--- What the task requires ---
Report the count of lines below in which the string "image" occurs; include nothing else.

+++

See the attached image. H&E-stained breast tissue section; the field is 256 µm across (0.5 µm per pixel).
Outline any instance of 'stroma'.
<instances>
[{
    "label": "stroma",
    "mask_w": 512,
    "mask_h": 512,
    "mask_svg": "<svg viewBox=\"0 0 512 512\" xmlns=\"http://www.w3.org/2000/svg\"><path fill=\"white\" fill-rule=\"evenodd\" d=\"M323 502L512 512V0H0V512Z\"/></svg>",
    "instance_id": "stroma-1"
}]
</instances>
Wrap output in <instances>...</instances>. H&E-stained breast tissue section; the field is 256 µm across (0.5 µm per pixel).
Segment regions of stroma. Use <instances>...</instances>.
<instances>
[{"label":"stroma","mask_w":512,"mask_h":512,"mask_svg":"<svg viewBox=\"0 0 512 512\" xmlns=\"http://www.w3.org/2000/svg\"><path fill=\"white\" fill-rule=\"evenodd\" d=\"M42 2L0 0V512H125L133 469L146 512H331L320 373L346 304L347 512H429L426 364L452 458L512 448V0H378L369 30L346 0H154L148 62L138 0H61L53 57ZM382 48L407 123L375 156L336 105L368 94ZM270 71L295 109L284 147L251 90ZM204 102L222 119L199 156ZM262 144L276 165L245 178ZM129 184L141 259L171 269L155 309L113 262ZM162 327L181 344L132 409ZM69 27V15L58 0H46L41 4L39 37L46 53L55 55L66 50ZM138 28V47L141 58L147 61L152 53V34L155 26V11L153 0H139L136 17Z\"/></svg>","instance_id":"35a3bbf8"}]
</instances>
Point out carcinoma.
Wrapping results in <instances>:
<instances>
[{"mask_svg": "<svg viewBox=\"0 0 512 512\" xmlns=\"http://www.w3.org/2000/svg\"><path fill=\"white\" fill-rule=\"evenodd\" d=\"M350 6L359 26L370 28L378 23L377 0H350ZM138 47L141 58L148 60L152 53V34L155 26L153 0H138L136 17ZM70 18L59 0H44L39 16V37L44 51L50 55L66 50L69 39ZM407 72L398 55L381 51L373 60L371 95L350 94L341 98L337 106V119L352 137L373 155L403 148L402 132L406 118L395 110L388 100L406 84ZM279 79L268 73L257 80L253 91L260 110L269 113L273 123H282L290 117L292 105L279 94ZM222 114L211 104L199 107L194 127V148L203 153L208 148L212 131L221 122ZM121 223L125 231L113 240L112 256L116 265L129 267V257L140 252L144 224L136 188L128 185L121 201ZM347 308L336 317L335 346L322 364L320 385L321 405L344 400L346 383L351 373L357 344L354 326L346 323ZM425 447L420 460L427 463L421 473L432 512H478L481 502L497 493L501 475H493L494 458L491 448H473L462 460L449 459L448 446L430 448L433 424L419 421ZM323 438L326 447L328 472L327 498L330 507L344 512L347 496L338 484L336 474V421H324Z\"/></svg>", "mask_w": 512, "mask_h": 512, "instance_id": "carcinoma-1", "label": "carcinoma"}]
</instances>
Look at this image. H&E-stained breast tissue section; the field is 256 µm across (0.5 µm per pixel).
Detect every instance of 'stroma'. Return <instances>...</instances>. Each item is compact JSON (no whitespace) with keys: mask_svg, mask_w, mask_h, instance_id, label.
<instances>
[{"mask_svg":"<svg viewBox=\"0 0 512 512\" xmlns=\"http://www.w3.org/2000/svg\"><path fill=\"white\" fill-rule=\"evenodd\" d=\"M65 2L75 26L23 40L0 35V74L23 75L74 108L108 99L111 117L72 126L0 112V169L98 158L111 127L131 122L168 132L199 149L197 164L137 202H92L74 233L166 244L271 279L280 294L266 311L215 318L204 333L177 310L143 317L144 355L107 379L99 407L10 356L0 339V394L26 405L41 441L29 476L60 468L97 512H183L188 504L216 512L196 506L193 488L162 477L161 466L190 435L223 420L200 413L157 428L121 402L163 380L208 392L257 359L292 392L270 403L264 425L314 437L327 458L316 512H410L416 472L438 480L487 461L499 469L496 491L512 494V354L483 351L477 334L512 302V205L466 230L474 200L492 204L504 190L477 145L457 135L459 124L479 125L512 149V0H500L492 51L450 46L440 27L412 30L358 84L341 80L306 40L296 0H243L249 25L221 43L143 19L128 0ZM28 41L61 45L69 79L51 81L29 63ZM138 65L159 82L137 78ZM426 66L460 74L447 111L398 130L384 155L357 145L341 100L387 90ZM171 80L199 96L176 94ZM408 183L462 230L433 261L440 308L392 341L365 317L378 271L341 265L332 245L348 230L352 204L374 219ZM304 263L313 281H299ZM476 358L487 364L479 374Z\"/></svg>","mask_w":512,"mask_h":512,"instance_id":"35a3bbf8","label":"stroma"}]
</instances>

+++

--- Task output ---
2